**Exercise description**
Could you copy the lines below exactly, leaving none out?

**Dataset excerpts**
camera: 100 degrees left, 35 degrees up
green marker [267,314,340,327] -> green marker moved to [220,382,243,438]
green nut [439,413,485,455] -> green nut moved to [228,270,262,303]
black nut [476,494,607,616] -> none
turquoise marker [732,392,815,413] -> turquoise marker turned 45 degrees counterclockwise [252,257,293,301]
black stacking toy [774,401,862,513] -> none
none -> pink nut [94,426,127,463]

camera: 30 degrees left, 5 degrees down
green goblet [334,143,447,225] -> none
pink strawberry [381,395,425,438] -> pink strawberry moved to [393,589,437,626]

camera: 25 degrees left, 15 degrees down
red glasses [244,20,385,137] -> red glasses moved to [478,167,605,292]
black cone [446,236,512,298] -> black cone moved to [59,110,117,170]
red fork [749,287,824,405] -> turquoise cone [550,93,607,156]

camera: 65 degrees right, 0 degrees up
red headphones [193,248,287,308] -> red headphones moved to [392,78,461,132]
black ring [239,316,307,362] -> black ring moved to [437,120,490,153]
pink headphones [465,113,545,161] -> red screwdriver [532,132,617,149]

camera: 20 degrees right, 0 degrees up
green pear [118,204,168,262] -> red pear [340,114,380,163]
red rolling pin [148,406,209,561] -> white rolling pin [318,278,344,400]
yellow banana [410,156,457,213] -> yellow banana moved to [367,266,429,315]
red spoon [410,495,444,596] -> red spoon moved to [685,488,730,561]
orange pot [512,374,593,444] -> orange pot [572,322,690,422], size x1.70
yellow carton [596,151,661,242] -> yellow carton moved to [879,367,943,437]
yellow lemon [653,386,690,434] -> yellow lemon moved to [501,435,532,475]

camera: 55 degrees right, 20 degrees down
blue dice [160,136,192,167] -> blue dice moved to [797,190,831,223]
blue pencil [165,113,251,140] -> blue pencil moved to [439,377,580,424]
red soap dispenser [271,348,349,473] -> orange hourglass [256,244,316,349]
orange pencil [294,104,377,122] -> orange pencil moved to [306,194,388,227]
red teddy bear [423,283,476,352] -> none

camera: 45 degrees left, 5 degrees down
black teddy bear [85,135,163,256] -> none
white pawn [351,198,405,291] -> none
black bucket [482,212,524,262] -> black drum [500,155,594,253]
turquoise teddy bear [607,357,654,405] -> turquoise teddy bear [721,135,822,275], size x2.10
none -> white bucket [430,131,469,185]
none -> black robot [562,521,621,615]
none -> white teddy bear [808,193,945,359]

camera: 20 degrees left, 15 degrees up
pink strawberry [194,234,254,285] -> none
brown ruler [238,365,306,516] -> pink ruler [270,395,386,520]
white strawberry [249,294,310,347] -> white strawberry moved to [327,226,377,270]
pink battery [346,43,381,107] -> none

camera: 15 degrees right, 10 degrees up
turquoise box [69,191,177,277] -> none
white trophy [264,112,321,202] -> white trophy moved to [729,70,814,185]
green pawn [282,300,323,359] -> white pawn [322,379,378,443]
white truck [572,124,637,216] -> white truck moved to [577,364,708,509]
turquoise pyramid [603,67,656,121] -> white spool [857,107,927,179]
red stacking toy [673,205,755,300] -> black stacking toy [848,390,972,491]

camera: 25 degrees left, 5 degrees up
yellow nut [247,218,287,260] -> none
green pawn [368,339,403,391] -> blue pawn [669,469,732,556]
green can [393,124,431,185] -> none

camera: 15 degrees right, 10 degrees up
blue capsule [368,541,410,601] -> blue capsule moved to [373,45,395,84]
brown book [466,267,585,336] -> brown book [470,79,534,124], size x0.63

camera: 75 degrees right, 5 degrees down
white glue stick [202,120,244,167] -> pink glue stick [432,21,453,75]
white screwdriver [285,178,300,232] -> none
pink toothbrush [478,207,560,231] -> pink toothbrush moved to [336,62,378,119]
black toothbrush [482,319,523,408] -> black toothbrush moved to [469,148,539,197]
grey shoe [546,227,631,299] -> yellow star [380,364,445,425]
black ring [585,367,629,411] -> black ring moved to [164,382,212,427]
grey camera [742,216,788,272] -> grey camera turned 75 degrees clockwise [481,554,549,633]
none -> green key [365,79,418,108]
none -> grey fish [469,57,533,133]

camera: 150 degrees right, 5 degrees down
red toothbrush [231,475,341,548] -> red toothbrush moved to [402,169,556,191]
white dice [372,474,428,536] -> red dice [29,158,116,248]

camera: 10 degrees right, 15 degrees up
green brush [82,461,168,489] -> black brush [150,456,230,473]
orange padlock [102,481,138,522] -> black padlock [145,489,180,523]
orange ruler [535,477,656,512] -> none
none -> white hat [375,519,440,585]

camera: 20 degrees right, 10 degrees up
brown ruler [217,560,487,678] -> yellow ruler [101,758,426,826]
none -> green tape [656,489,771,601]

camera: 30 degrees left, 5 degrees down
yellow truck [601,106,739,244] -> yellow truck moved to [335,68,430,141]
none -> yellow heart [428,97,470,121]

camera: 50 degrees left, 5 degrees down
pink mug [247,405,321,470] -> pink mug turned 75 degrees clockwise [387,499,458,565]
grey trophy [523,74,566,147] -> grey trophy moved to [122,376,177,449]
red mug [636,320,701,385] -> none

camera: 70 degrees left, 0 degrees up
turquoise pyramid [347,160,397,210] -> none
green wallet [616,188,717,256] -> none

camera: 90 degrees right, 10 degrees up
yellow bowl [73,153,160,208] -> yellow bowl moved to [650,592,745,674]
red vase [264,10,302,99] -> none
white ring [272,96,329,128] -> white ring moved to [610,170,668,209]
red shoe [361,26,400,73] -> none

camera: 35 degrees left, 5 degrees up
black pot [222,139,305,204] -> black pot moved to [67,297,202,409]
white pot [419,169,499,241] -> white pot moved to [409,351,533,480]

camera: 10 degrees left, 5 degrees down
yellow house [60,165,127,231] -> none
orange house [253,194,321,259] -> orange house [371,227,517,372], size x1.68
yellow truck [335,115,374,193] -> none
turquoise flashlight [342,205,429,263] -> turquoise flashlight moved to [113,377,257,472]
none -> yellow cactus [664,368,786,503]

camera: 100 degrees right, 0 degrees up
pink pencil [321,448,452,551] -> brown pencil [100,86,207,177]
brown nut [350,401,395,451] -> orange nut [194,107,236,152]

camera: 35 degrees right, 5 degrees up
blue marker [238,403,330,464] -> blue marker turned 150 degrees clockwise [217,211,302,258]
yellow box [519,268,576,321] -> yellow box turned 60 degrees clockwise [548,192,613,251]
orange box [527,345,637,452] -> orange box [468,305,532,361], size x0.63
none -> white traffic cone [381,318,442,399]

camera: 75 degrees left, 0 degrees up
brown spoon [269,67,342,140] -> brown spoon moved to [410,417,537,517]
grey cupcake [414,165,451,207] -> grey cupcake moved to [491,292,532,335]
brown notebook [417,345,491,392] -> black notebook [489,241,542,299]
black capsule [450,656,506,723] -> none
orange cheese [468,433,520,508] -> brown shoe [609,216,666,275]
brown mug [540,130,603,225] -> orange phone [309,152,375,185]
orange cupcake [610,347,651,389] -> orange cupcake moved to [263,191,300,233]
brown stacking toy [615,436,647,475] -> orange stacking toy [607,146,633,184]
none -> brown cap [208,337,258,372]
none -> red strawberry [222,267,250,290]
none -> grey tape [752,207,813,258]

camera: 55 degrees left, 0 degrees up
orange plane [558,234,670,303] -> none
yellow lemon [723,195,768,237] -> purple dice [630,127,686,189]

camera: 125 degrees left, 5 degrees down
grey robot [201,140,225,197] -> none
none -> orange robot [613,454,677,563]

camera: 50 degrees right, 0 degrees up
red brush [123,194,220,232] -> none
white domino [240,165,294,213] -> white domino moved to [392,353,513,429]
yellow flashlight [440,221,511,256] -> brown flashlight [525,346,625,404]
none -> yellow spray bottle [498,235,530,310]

**Answer section**
camera: 100 degrees left, 35 degrees up
green marker [267,314,340,327] -> green marker moved to [220,382,243,438]
green nut [439,413,485,455] -> green nut moved to [228,270,262,303]
black nut [476,494,607,616] -> none
turquoise marker [732,392,815,413] -> turquoise marker turned 45 degrees counterclockwise [252,257,293,301]
black stacking toy [774,401,862,513] -> none
none -> pink nut [94,426,127,463]

camera: 30 degrees left, 5 degrees down
green goblet [334,143,447,225] -> none
pink strawberry [381,395,425,438] -> pink strawberry moved to [393,589,437,626]

camera: 25 degrees left, 15 degrees down
red glasses [244,20,385,137] -> red glasses moved to [478,167,605,292]
black cone [446,236,512,298] -> black cone moved to [59,110,117,170]
red fork [749,287,824,405] -> turquoise cone [550,93,607,156]

camera: 65 degrees right, 0 degrees up
red headphones [193,248,287,308] -> red headphones moved to [392,78,461,132]
black ring [239,316,307,362] -> black ring moved to [437,120,490,153]
pink headphones [465,113,545,161] -> red screwdriver [532,132,617,149]

camera: 20 degrees right, 0 degrees up
green pear [118,204,168,262] -> red pear [340,114,380,163]
red rolling pin [148,406,209,561] -> white rolling pin [318,278,344,400]
yellow banana [410,156,457,213] -> yellow banana moved to [367,266,429,315]
red spoon [410,495,444,596] -> red spoon moved to [685,488,730,561]
orange pot [512,374,593,444] -> orange pot [572,322,690,422], size x1.70
yellow carton [596,151,661,242] -> yellow carton moved to [879,367,943,437]
yellow lemon [653,386,690,434] -> yellow lemon moved to [501,435,532,475]

camera: 55 degrees right, 20 degrees down
blue dice [160,136,192,167] -> blue dice moved to [797,190,831,223]
blue pencil [165,113,251,140] -> blue pencil moved to [439,377,580,424]
red soap dispenser [271,348,349,473] -> orange hourglass [256,244,316,349]
orange pencil [294,104,377,122] -> orange pencil moved to [306,194,388,227]
red teddy bear [423,283,476,352] -> none

camera: 45 degrees left, 5 degrees down
black teddy bear [85,135,163,256] -> none
white pawn [351,198,405,291] -> none
black bucket [482,212,524,262] -> black drum [500,155,594,253]
turquoise teddy bear [607,357,654,405] -> turquoise teddy bear [721,135,822,275], size x2.10
none -> white bucket [430,131,469,185]
none -> black robot [562,521,621,615]
none -> white teddy bear [808,193,945,359]

camera: 20 degrees left, 15 degrees up
pink strawberry [194,234,254,285] -> none
brown ruler [238,365,306,516] -> pink ruler [270,395,386,520]
white strawberry [249,294,310,347] -> white strawberry moved to [327,226,377,270]
pink battery [346,43,381,107] -> none

camera: 15 degrees right, 10 degrees up
turquoise box [69,191,177,277] -> none
white trophy [264,112,321,202] -> white trophy moved to [729,70,814,185]
green pawn [282,300,323,359] -> white pawn [322,379,378,443]
white truck [572,124,637,216] -> white truck moved to [577,364,708,509]
turquoise pyramid [603,67,656,121] -> white spool [857,107,927,179]
red stacking toy [673,205,755,300] -> black stacking toy [848,390,972,491]

camera: 25 degrees left, 5 degrees up
yellow nut [247,218,287,260] -> none
green pawn [368,339,403,391] -> blue pawn [669,469,732,556]
green can [393,124,431,185] -> none

camera: 15 degrees right, 10 degrees up
blue capsule [368,541,410,601] -> blue capsule moved to [373,45,395,84]
brown book [466,267,585,336] -> brown book [470,79,534,124], size x0.63

camera: 75 degrees right, 5 degrees down
white glue stick [202,120,244,167] -> pink glue stick [432,21,453,75]
white screwdriver [285,178,300,232] -> none
pink toothbrush [478,207,560,231] -> pink toothbrush moved to [336,62,378,119]
black toothbrush [482,319,523,408] -> black toothbrush moved to [469,148,539,197]
grey shoe [546,227,631,299] -> yellow star [380,364,445,425]
black ring [585,367,629,411] -> black ring moved to [164,382,212,427]
grey camera [742,216,788,272] -> grey camera turned 75 degrees clockwise [481,554,549,633]
none -> green key [365,79,418,108]
none -> grey fish [469,57,533,133]

camera: 150 degrees right, 5 degrees down
red toothbrush [231,475,341,548] -> red toothbrush moved to [402,169,556,191]
white dice [372,474,428,536] -> red dice [29,158,116,248]

camera: 10 degrees right, 15 degrees up
green brush [82,461,168,489] -> black brush [150,456,230,473]
orange padlock [102,481,138,522] -> black padlock [145,489,180,523]
orange ruler [535,477,656,512] -> none
none -> white hat [375,519,440,585]

camera: 20 degrees right, 10 degrees up
brown ruler [217,560,487,678] -> yellow ruler [101,758,426,826]
none -> green tape [656,489,771,601]

camera: 30 degrees left, 5 degrees down
yellow truck [601,106,739,244] -> yellow truck moved to [335,68,430,141]
none -> yellow heart [428,97,470,121]

camera: 50 degrees left, 5 degrees down
pink mug [247,405,321,470] -> pink mug turned 75 degrees clockwise [387,499,458,565]
grey trophy [523,74,566,147] -> grey trophy moved to [122,376,177,449]
red mug [636,320,701,385] -> none

camera: 70 degrees left, 0 degrees up
turquoise pyramid [347,160,397,210] -> none
green wallet [616,188,717,256] -> none

camera: 90 degrees right, 10 degrees up
yellow bowl [73,153,160,208] -> yellow bowl moved to [650,592,745,674]
red vase [264,10,302,99] -> none
white ring [272,96,329,128] -> white ring moved to [610,170,668,209]
red shoe [361,26,400,73] -> none

camera: 35 degrees left, 5 degrees up
black pot [222,139,305,204] -> black pot moved to [67,297,202,409]
white pot [419,169,499,241] -> white pot moved to [409,351,533,480]

camera: 10 degrees left, 5 degrees down
yellow house [60,165,127,231] -> none
orange house [253,194,321,259] -> orange house [371,227,517,372], size x1.68
yellow truck [335,115,374,193] -> none
turquoise flashlight [342,205,429,263] -> turquoise flashlight moved to [113,377,257,472]
none -> yellow cactus [664,368,786,503]

camera: 100 degrees right, 0 degrees up
pink pencil [321,448,452,551] -> brown pencil [100,86,207,177]
brown nut [350,401,395,451] -> orange nut [194,107,236,152]

camera: 35 degrees right, 5 degrees up
blue marker [238,403,330,464] -> blue marker turned 150 degrees clockwise [217,211,302,258]
yellow box [519,268,576,321] -> yellow box turned 60 degrees clockwise [548,192,613,251]
orange box [527,345,637,452] -> orange box [468,305,532,361], size x0.63
none -> white traffic cone [381,318,442,399]

camera: 75 degrees left, 0 degrees up
brown spoon [269,67,342,140] -> brown spoon moved to [410,417,537,517]
grey cupcake [414,165,451,207] -> grey cupcake moved to [491,292,532,335]
brown notebook [417,345,491,392] -> black notebook [489,241,542,299]
black capsule [450,656,506,723] -> none
orange cheese [468,433,520,508] -> brown shoe [609,216,666,275]
brown mug [540,130,603,225] -> orange phone [309,152,375,185]
orange cupcake [610,347,651,389] -> orange cupcake moved to [263,191,300,233]
brown stacking toy [615,436,647,475] -> orange stacking toy [607,146,633,184]
none -> brown cap [208,337,258,372]
none -> red strawberry [222,267,250,290]
none -> grey tape [752,207,813,258]

camera: 55 degrees left, 0 degrees up
orange plane [558,234,670,303] -> none
yellow lemon [723,195,768,237] -> purple dice [630,127,686,189]

camera: 125 degrees left, 5 degrees down
grey robot [201,140,225,197] -> none
none -> orange robot [613,454,677,563]

camera: 50 degrees right, 0 degrees up
red brush [123,194,220,232] -> none
white domino [240,165,294,213] -> white domino moved to [392,353,513,429]
yellow flashlight [440,221,511,256] -> brown flashlight [525,346,625,404]
none -> yellow spray bottle [498,235,530,310]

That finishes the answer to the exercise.